→ ASSIGNMENT
What is needed is an exact reproduction of the listing, without its pictures.

→ EXERCISE DATA
########################################

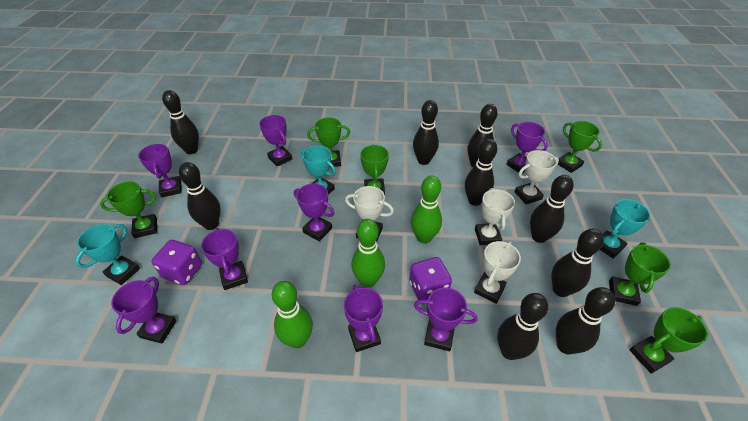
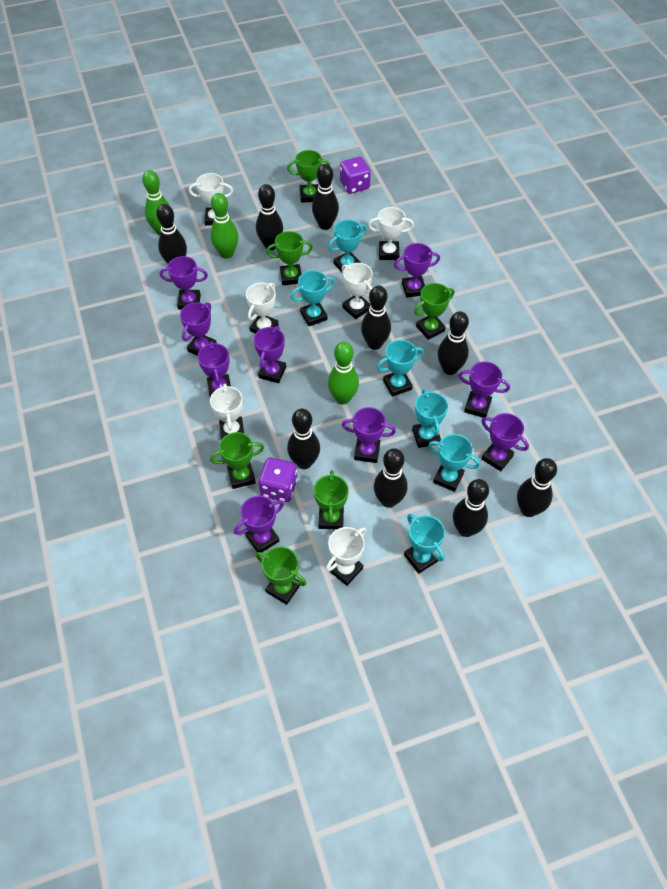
purple trophy: 8 -> 9
turquoise trophy: 3 -> 6
white trophy: 4 -> 6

########################################

→ SOLUTION FOR THIS EXERCISE
purple trophy: 8 -> 9
turquoise trophy: 3 -> 6
white trophy: 4 -> 6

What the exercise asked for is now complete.